▸ Required work: Drop all images and give the records again exactly.

Dataset items
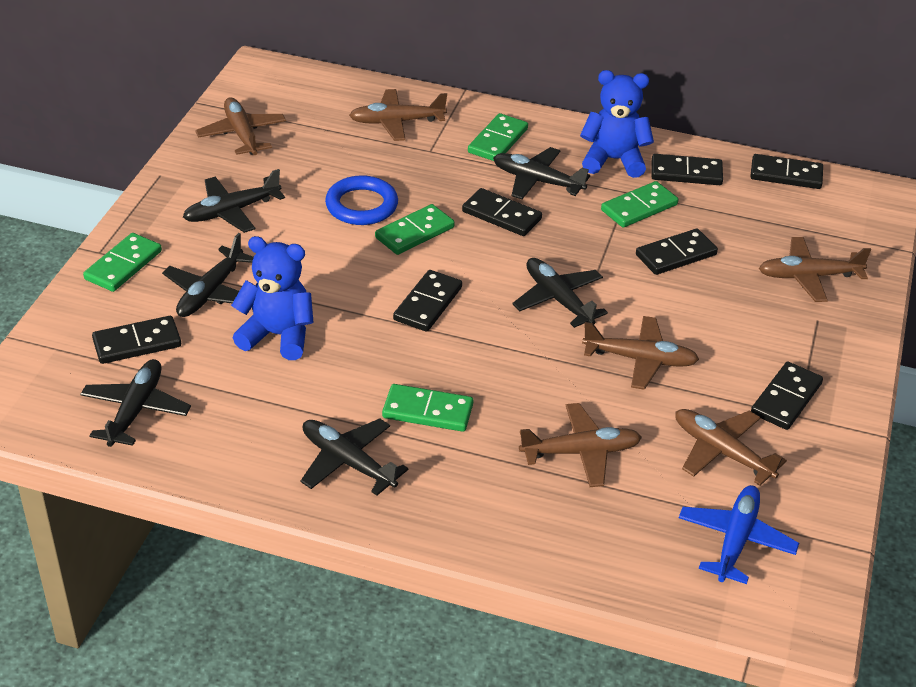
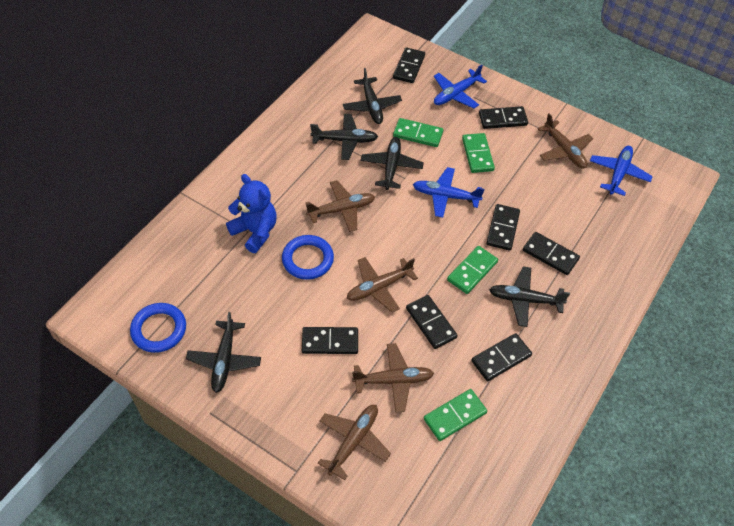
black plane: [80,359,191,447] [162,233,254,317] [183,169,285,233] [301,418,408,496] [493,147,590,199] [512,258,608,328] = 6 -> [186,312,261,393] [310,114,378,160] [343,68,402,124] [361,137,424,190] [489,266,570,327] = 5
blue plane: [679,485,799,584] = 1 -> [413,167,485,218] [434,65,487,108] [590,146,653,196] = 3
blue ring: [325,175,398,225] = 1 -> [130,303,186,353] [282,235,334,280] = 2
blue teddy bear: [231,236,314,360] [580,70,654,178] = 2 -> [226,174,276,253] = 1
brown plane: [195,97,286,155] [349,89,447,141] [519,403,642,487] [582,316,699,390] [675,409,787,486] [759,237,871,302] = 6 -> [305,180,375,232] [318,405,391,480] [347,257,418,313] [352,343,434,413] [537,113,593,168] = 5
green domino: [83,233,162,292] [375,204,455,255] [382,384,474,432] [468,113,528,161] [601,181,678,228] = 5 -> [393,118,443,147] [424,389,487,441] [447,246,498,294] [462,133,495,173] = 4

▸ Output for this task:
black plane: [80,359,191,447] [162,233,254,317] [183,169,285,233] [301,418,408,496] [493,147,590,199] [512,258,608,328] = 6 -> [186,312,261,393] [310,114,378,160] [343,68,402,124] [361,137,424,190] [489,266,570,327] = 5
blue plane: [679,485,799,584] = 1 -> [413,167,485,218] [434,65,487,108] [590,146,653,196] = 3
blue ring: [325,175,398,225] = 1 -> [130,303,186,353] [282,235,334,280] = 2
blue teddy bear: [231,236,314,360] [580,70,654,178] = 2 -> [226,174,276,253] = 1
brown plane: [195,97,286,155] [349,89,447,141] [519,403,642,487] [582,316,699,390] [675,409,787,486] [759,237,871,302] = 6 -> [305,180,375,232] [318,405,391,480] [347,257,418,313] [352,343,434,413] [537,113,593,168] = 5
green domino: [83,233,162,292] [375,204,455,255] [382,384,474,432] [468,113,528,161] [601,181,678,228] = 5 -> [393,118,443,147] [424,389,487,441] [447,246,498,294] [462,133,495,173] = 4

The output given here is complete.